Satellite images with object points
┌──

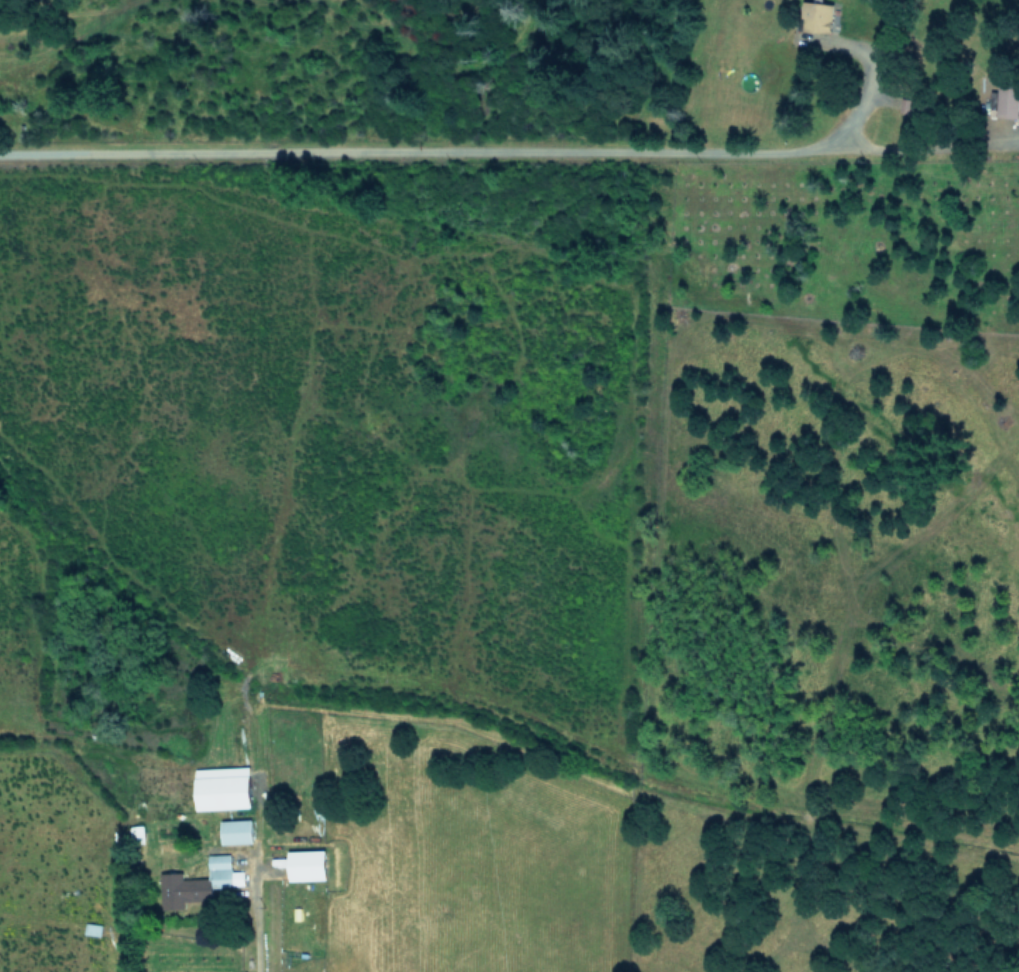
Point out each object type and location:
building: (817, 16)
road: (869, 90)
building: (1008, 101)
road: (910, 149)
road: (399, 154)
building: (222, 787)
building: (137, 831)
building: (236, 831)
building: (306, 864)
building: (200, 880)
road: (248, 911)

└──

All of the lines above should be retyped precisely, apart from the pictures.

Point out each object type and location:
building: (817, 16)
road: (869, 90)
building: (1008, 101)
road: (910, 149)
road: (399, 154)
building: (222, 787)
building: (137, 831)
building: (236, 831)
building: (306, 864)
building: (200, 880)
road: (248, 911)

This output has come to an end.